= Assignment =
Isolate every line in the data with the string "purple" and copy it.

Top of Given records

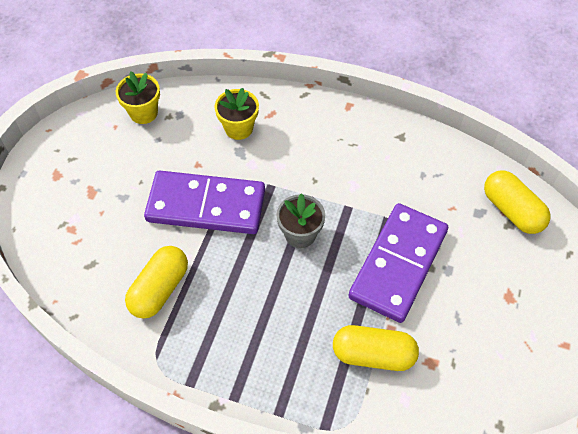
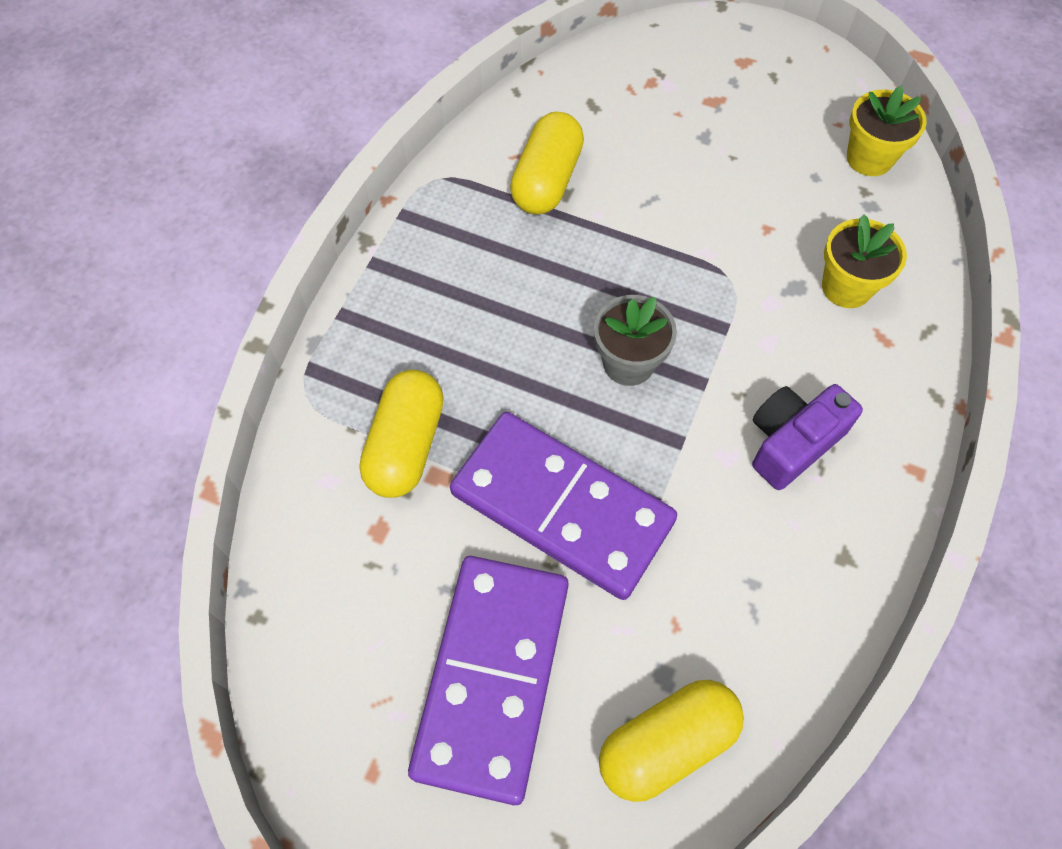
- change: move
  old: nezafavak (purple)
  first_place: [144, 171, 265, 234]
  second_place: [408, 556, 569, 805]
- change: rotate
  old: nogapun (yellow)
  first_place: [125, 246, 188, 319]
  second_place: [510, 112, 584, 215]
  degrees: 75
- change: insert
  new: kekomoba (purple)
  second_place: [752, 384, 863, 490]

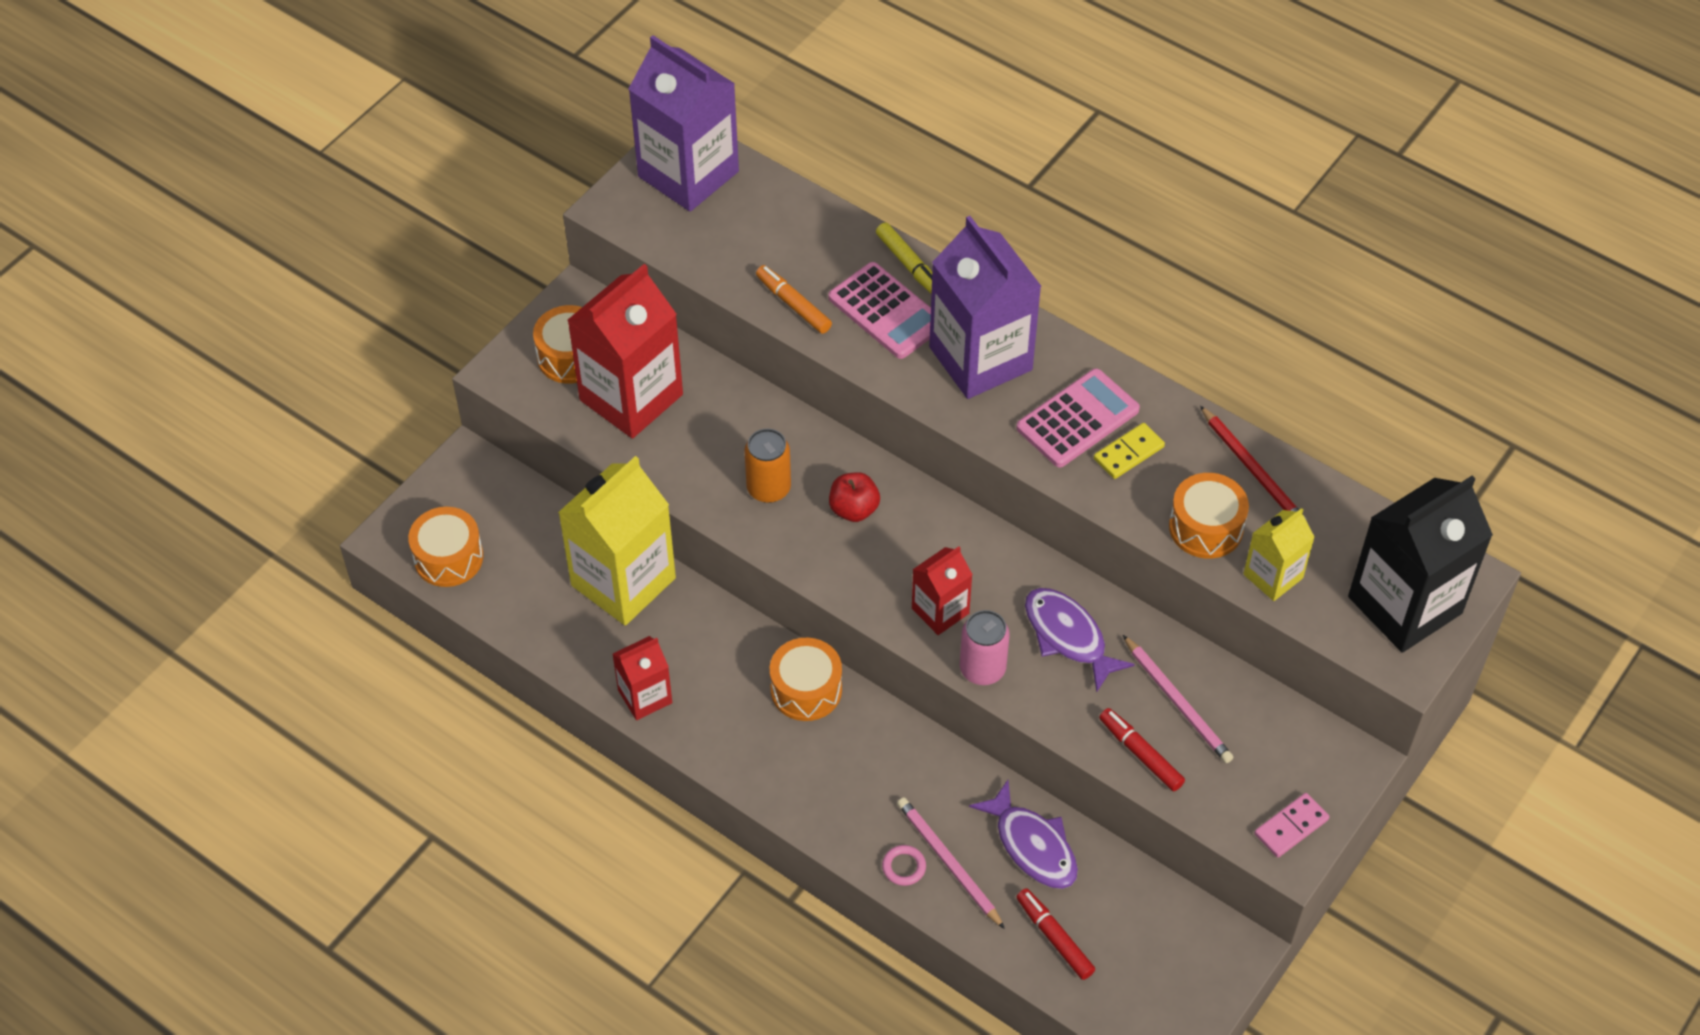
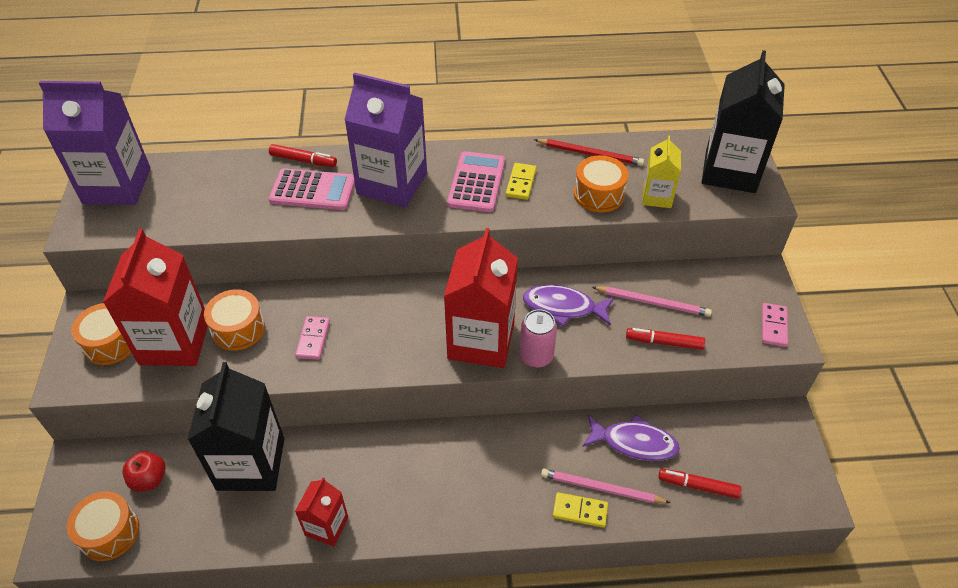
- change: recolor
  old:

Bottom of Given records

= The completed task =
  old: nezafavak (purple)
  new: kekomoba (purple)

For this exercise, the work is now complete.